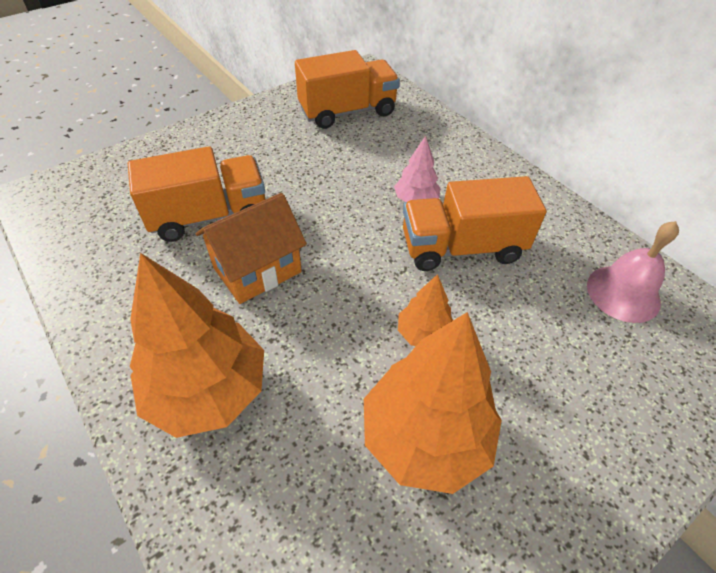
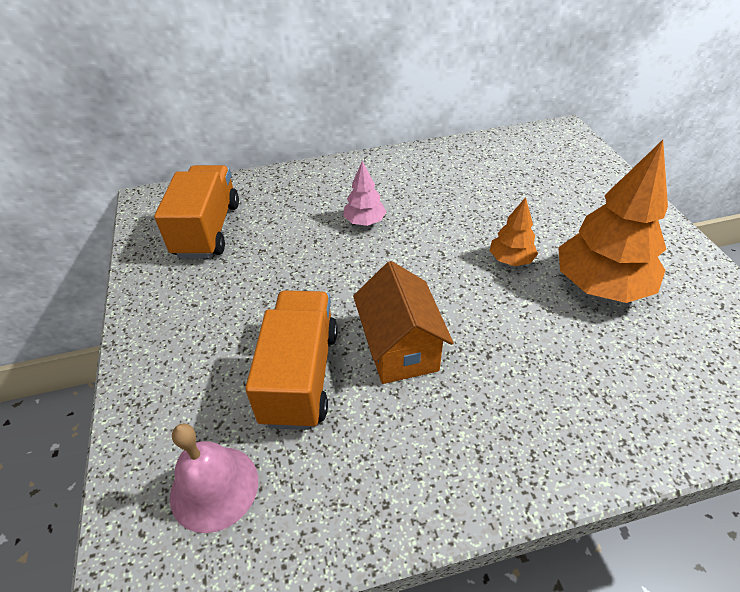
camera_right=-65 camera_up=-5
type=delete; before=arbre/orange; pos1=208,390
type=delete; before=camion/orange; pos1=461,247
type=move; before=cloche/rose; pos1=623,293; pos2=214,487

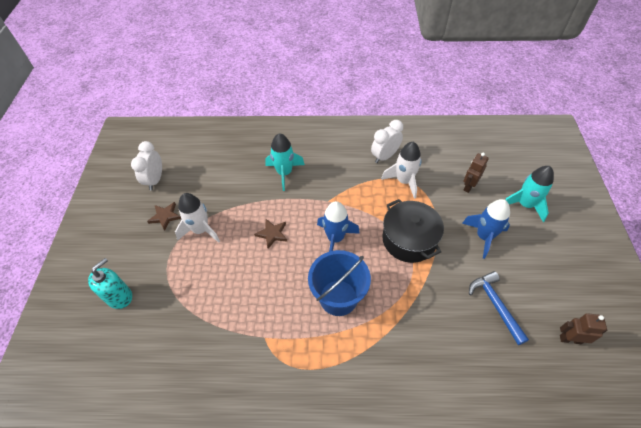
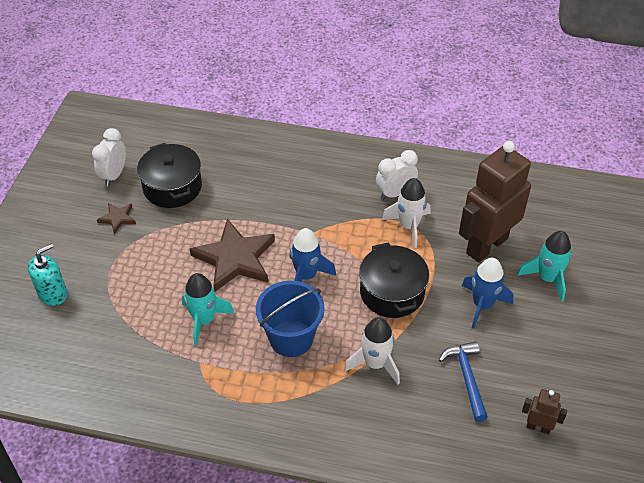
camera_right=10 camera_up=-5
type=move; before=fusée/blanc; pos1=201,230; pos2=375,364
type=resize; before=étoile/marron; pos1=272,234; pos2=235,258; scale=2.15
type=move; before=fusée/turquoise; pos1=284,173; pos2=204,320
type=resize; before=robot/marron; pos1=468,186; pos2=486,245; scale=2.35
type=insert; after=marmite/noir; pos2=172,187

***

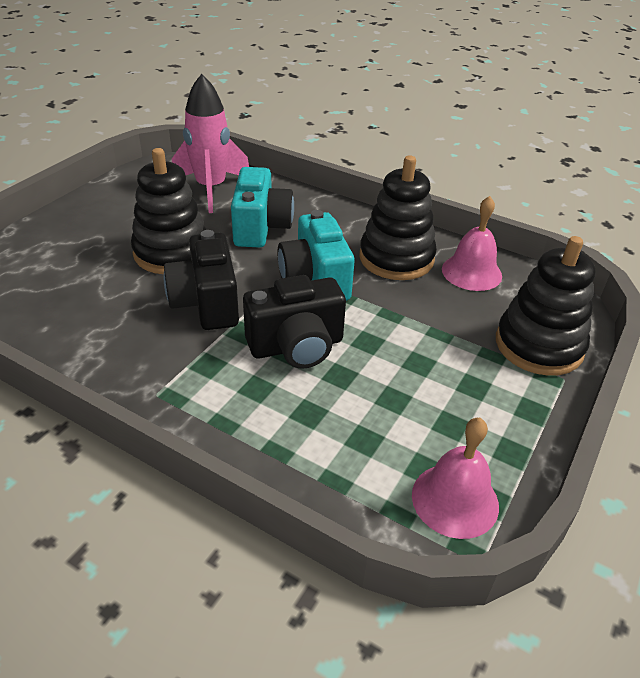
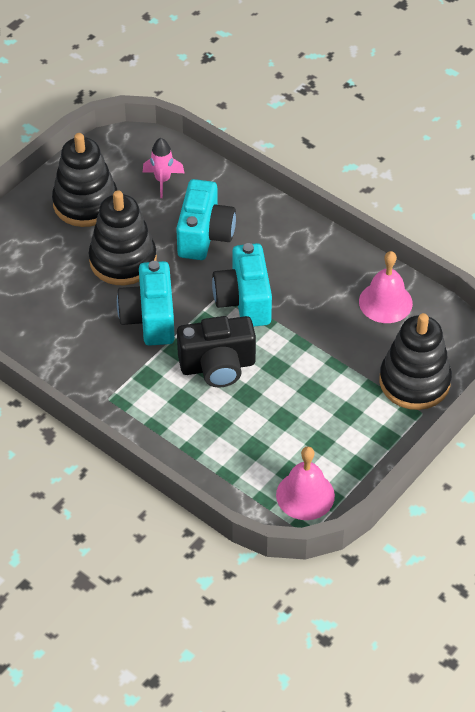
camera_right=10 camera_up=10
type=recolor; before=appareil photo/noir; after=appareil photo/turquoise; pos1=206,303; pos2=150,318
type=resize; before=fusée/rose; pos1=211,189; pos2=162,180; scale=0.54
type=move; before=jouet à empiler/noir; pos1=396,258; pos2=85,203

***

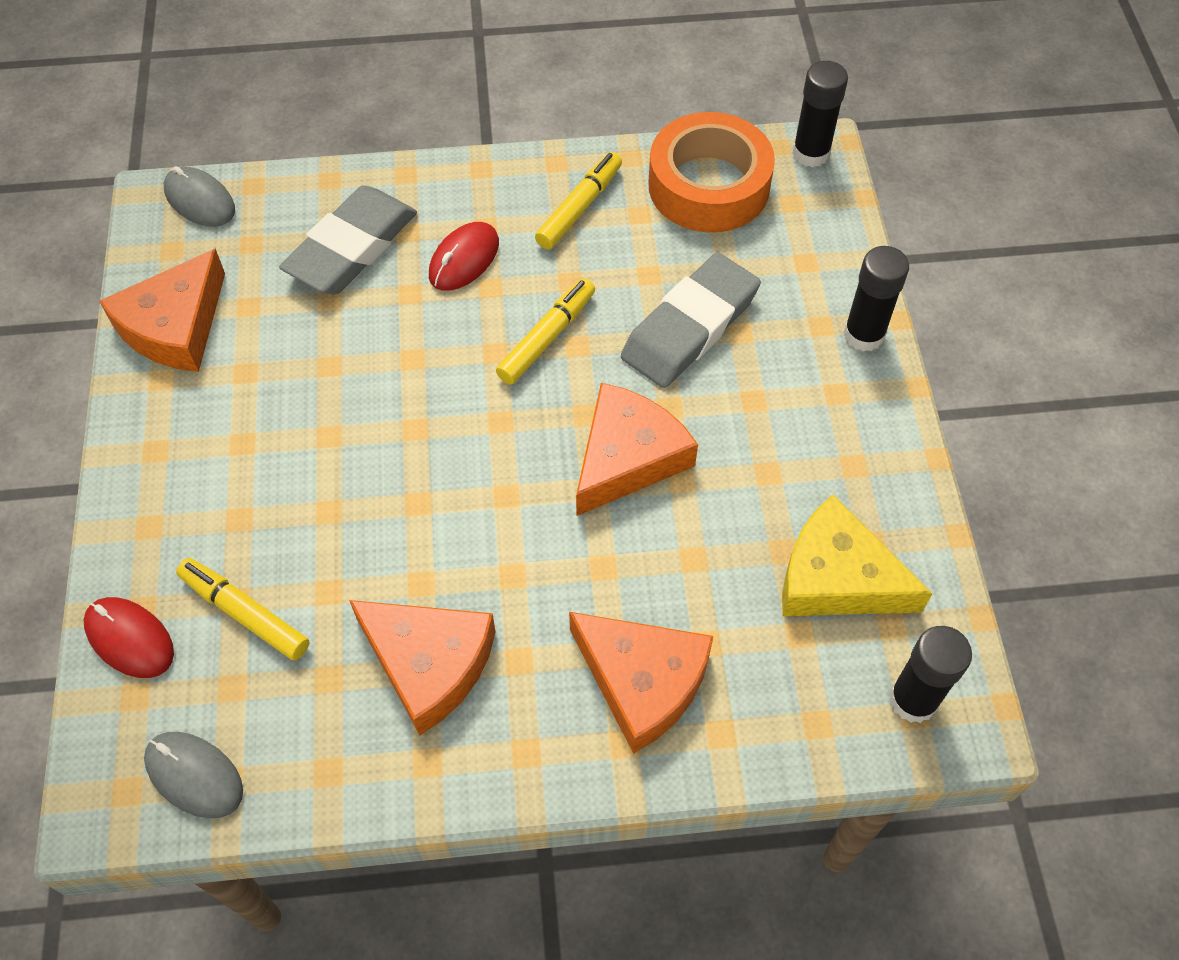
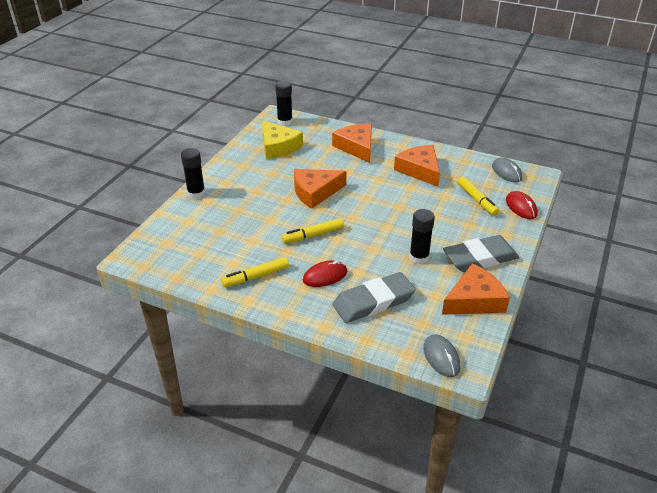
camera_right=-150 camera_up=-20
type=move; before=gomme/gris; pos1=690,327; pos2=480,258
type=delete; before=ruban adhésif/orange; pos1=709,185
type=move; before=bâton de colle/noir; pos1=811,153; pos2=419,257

***

--- Task requirements ---
All that is wanted is a faithful reproduction of the line above with "type=resize; before=étoile/marron; pos1=272,234;", the line with "type=insert; after=marmite/noir; pos2=172,187", and every line in between.

--- Reply to the task ---
type=resize; before=étoile/marron; pos1=272,234; pos2=235,258; scale=2.15
type=move; before=fusée/turquoise; pos1=284,173; pos2=204,320
type=resize; before=robot/marron; pos1=468,186; pos2=486,245; scale=2.35
type=insert; after=marmite/noir; pos2=172,187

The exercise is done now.